The copy should hold only the line containing "[366 647 467 776]" and the lines after it through the end of the material, each exact, with no pictures.

════

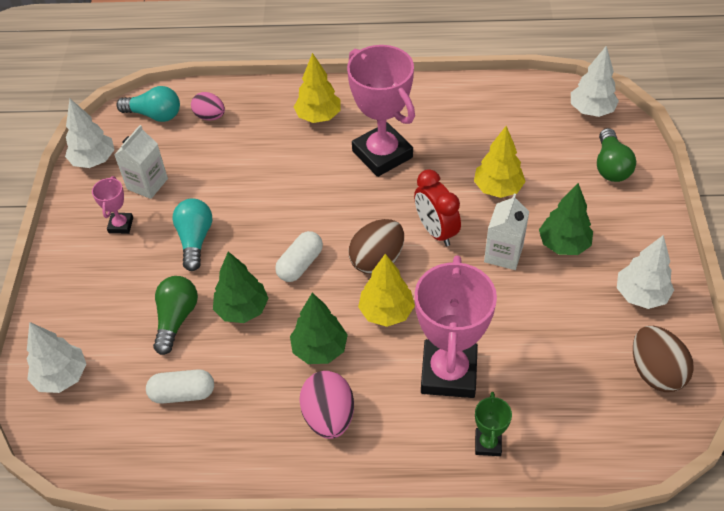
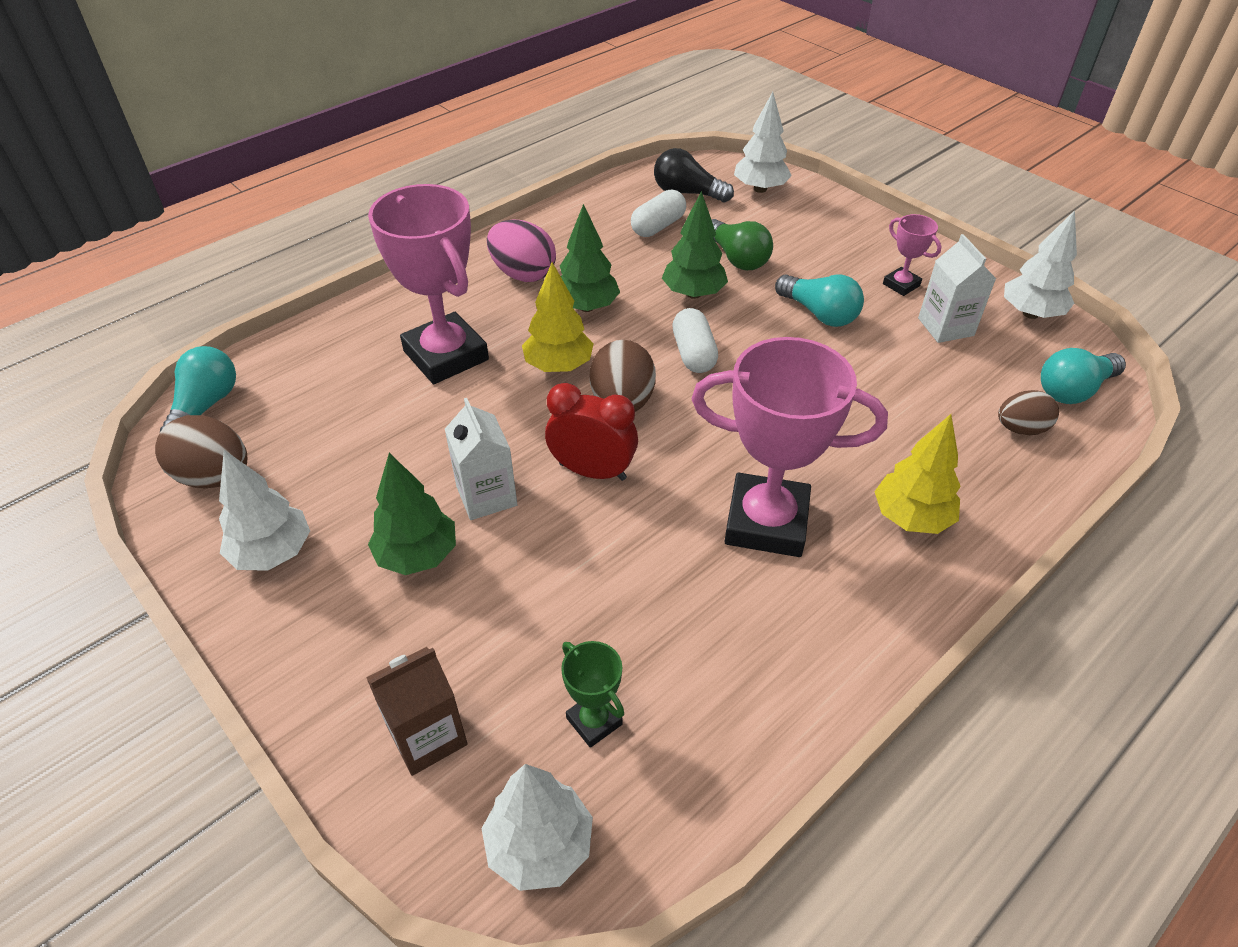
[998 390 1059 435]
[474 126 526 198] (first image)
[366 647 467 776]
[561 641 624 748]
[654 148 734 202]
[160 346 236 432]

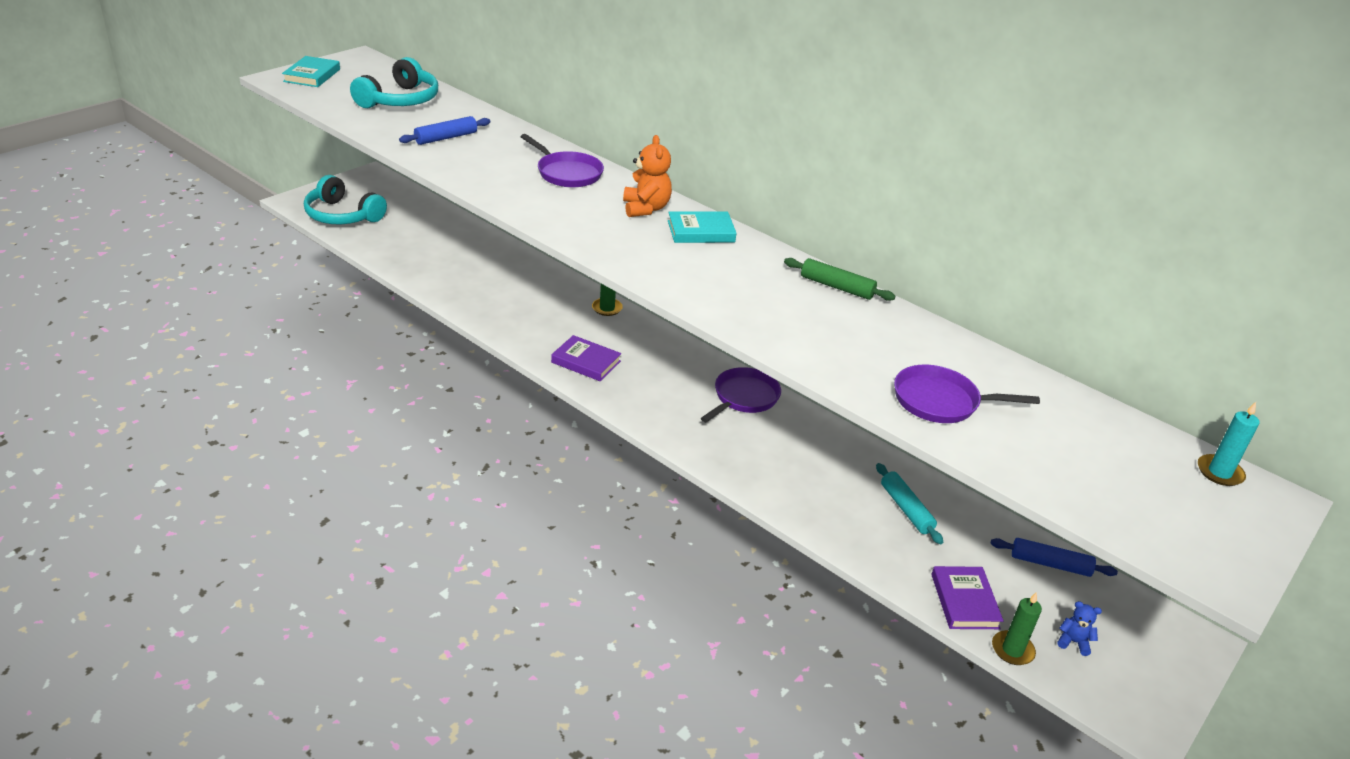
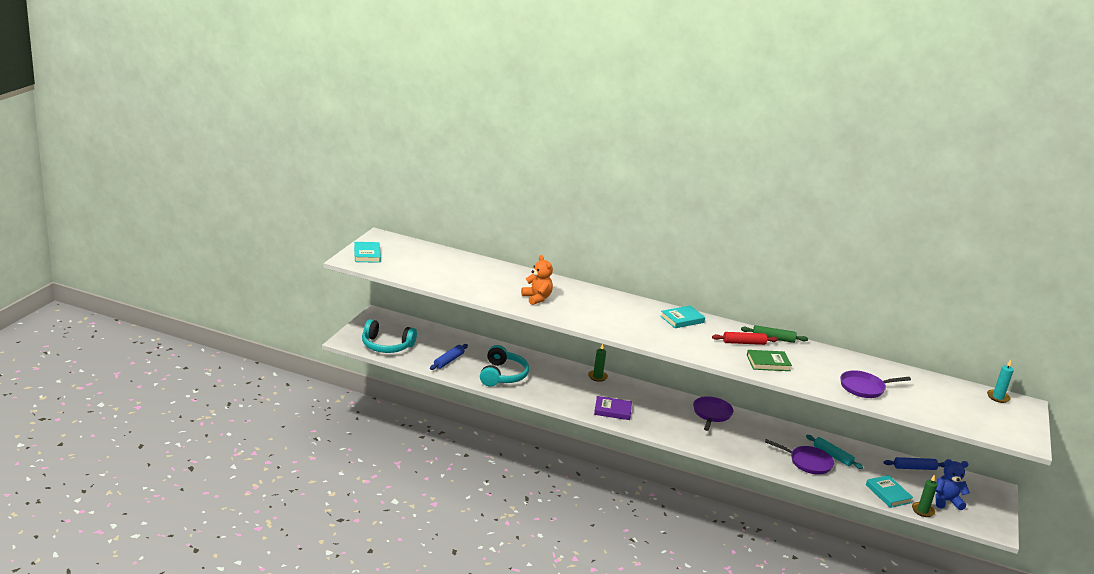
[480 345 529 387]
[430 344 468 370]
[765 439 834 475]
[521 255 553 305]
[866 475 913 508]
[935 459 970 510]
[712 332 778 345]
[747 350 792 371]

════

> **Finished exercise**:
[366 647 467 776]
[561 641 624 748]
[654 148 734 202]
[160 346 236 432]

[480 345 529 387]
[430 344 468 370]
[765 439 834 475]
[521 255 553 305]
[866 475 913 508]
[935 459 970 510]
[712 332 778 345]
[747 350 792 371]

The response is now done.